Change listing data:
Segment Open

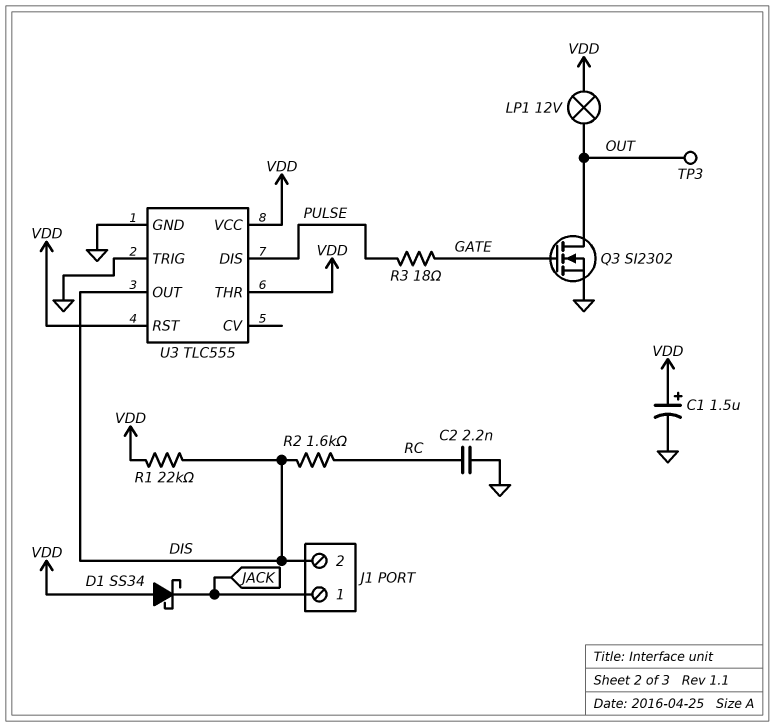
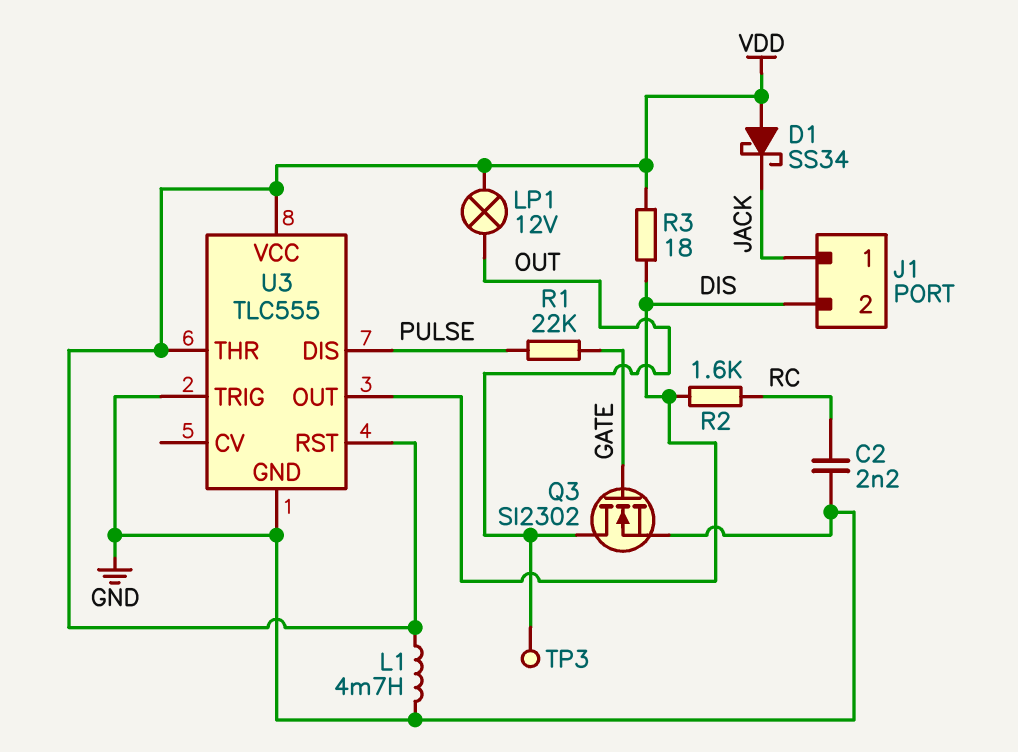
C1: 1.5uF (plus VDD, minus GND) -> none
L1: none -> 4.7mH (GND, VDD)
R1: 22k (DIS, VDD) -> 22k (GATE, PULSE)
R3: 18 (GATE, PULSE) -> 18 (DIS, VDD)

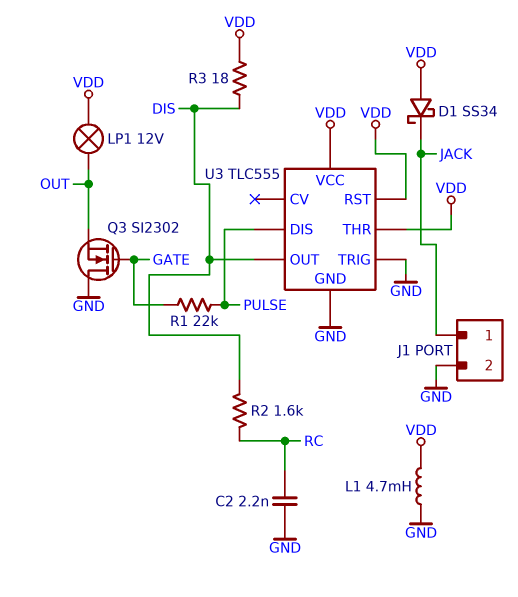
J1 pin 2: DIS -> GND
Q3: NMOS SI2302 (G GATE, D OUT, S GND) -> NMOS SI2302 (G GATE, D GND, S OUT)
TP3: test point (OUT) -> none

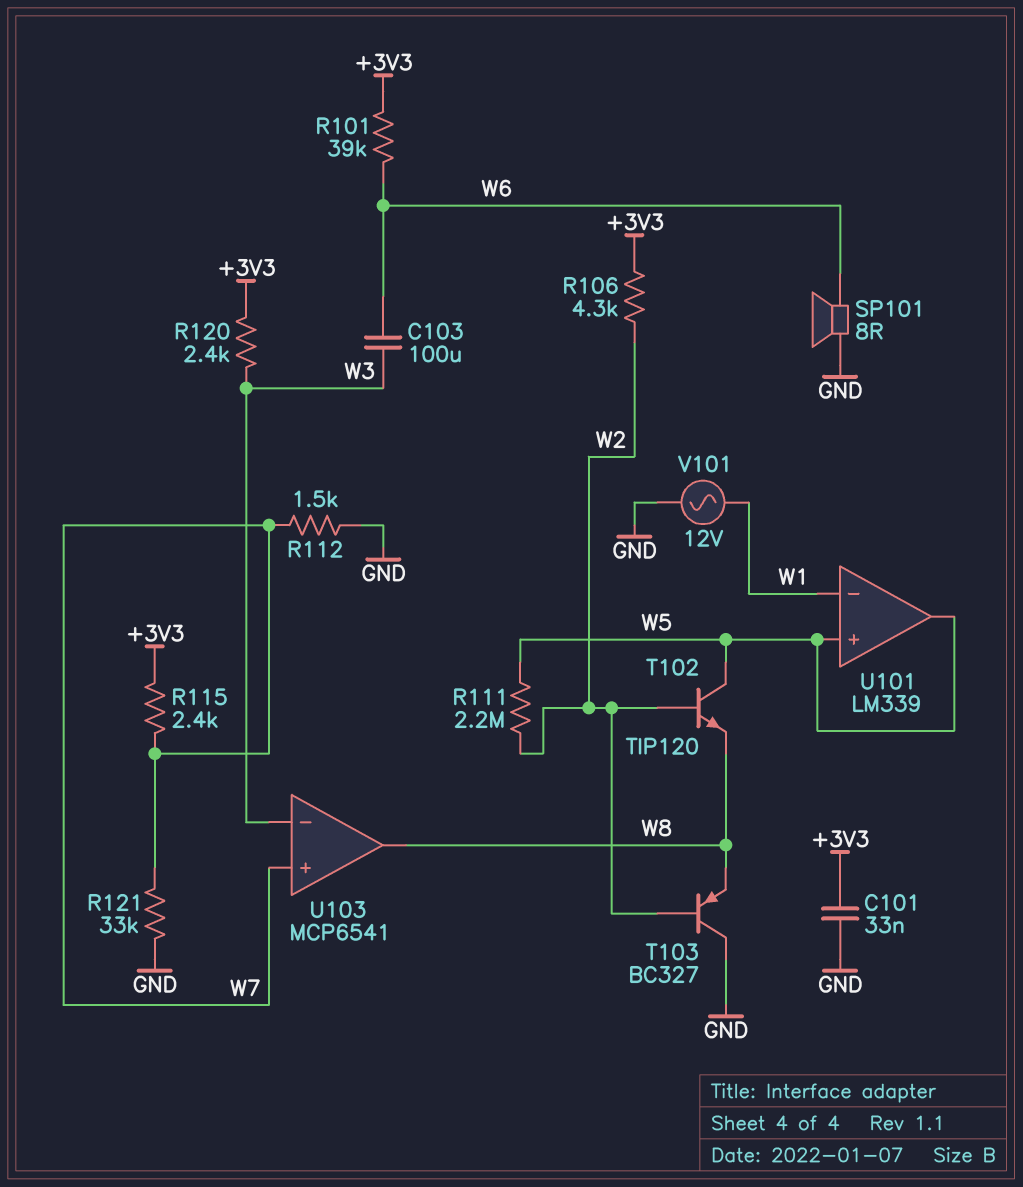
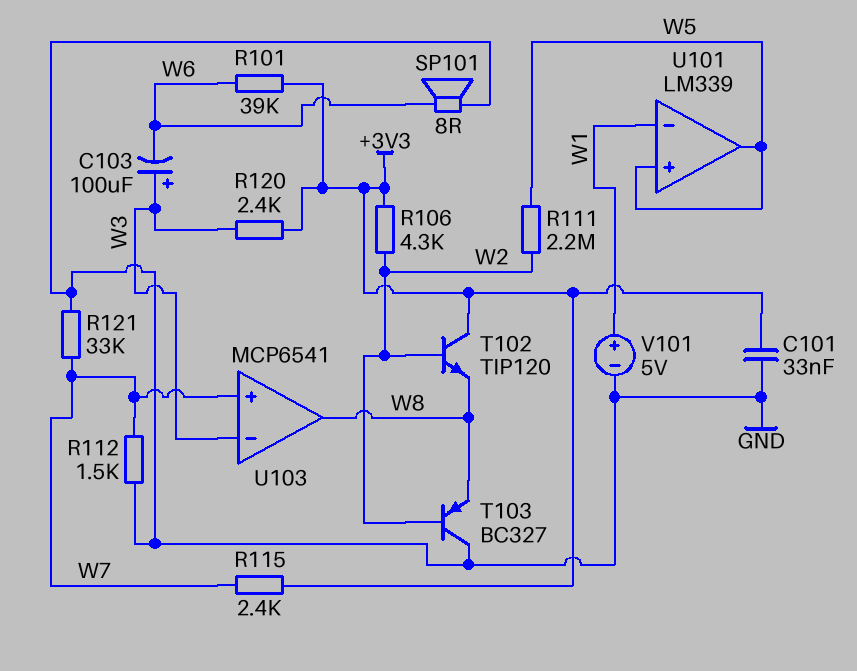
C103: 100uF (W3, W6) -> 100uF (plus W3, minus W6)
T102: NPN TIP120 (B W2, C W5, E W8) -> NPN TIP120 (B W2, C +3V3, E W8)
V101: AC 12V (GND, W1) -> 5V (plus W1, minus GND)

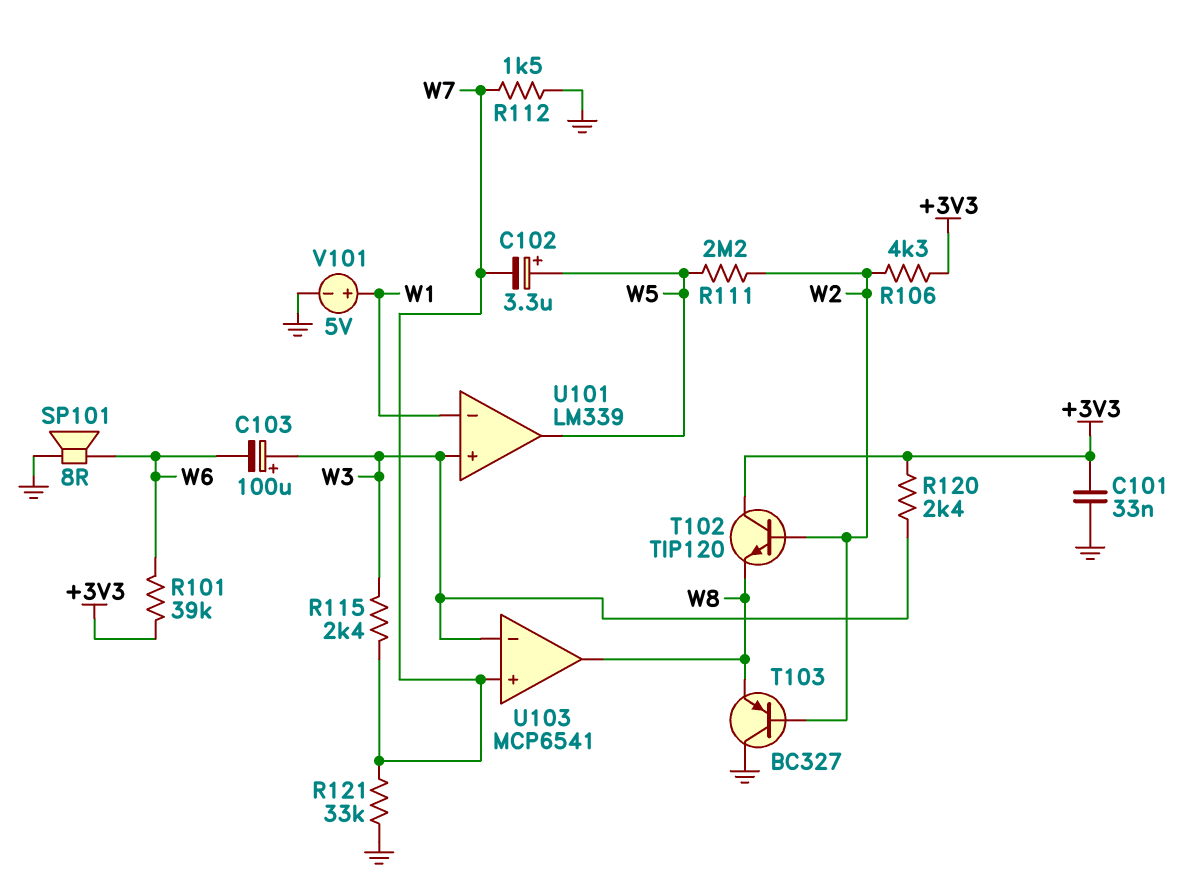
C102: none -> 3.3uF (plus W5, minus W7)
R115: 2.4k (+3V3, W7) -> 2.4k (W3, W7)
U101 pin in+: W5 -> W3

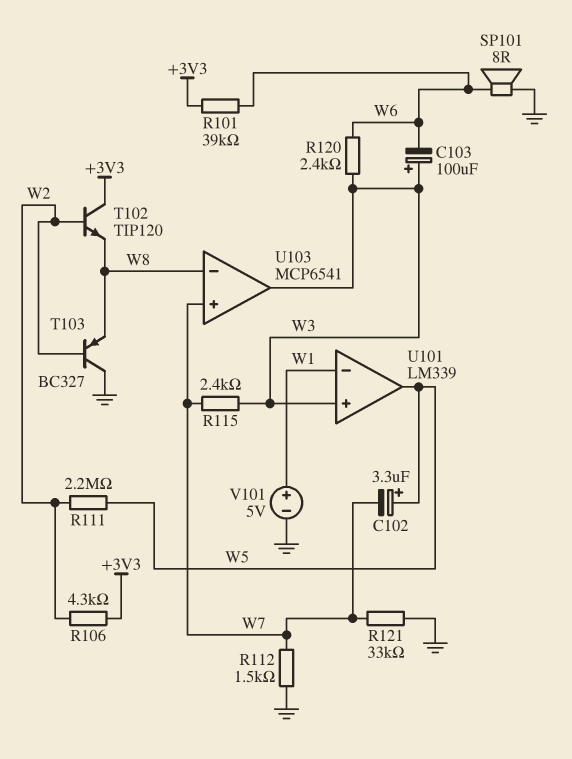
C101: 33nF (+3V3, GND) -> none
R120: 2.4k (+3V3, W3) -> 2.4k (W3, W6)
U103 pin in-: W3 -> W8
U103 pin out: W8 -> W3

Segment Closed

Brief: Search the entries for the string "minus" and return each line where it turns up.

Response below:
C1: 1.5uF (plus VDD, minus GND) -> none
C103: 100uF (W3, W6) -> 100uF (plus W3, minus W6)
V101: AC 12V (GND, W1) -> 5V (plus W1, minus GND)
C102: none -> 3.3uF (plus W5, minus W7)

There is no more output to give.